GOAL OF THE EXERCISE
Scan the material and copy every line in which "purple" appears.
---*---
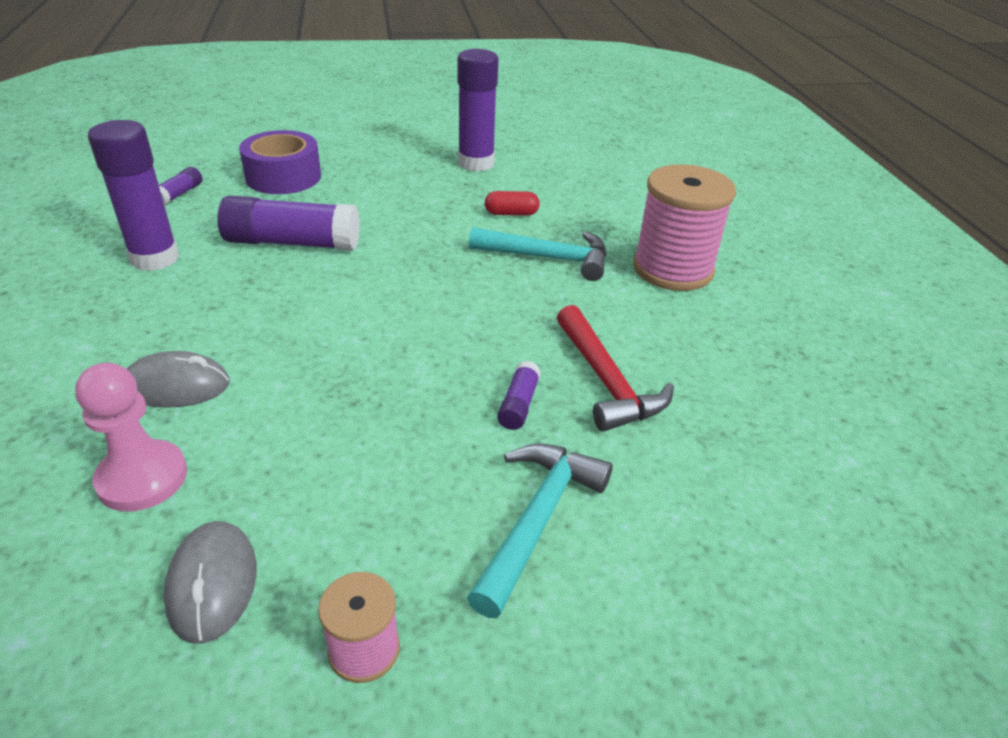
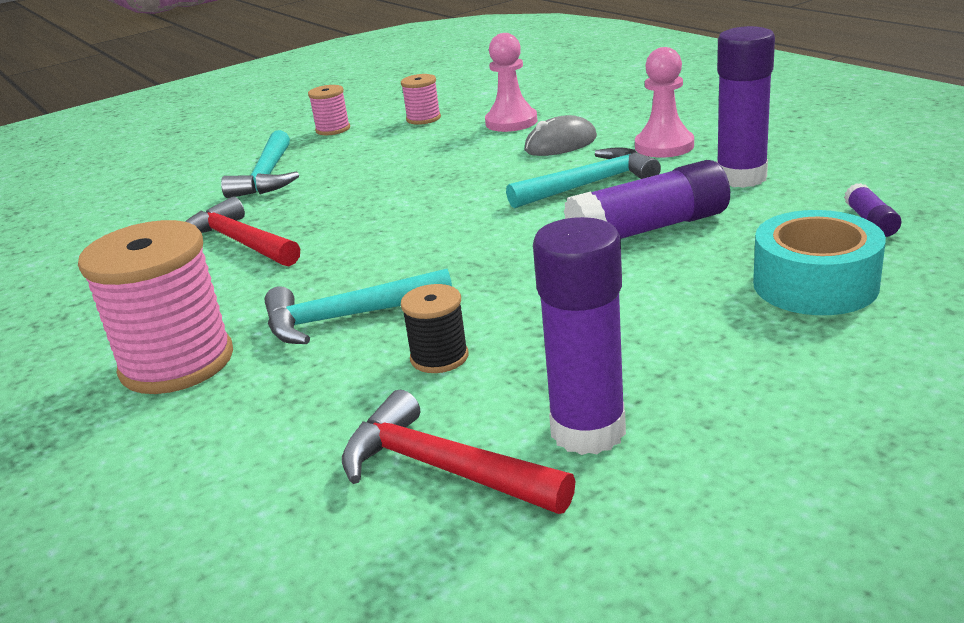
camera: 160 degrees right, 10 degrees down
grey mouse [163,521,256,644] -> pink spool [401,74,441,125]
purple tape [239,130,321,194] -> turquoise tape [753,210,886,315]
red capsule [485,191,540,216] -> black spool [401,284,468,373]
purple glue stick [497,361,541,430] -> none
none -> red hammer [342,390,576,514]
none -> turquoise hammer [506,147,661,209]
none -> pink pawn [635,47,694,157]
---*---
RESULT FOR THIS EXERCISE
purple tape [239,130,321,194] -> turquoise tape [753,210,886,315]
purple glue stick [497,361,541,430] -> none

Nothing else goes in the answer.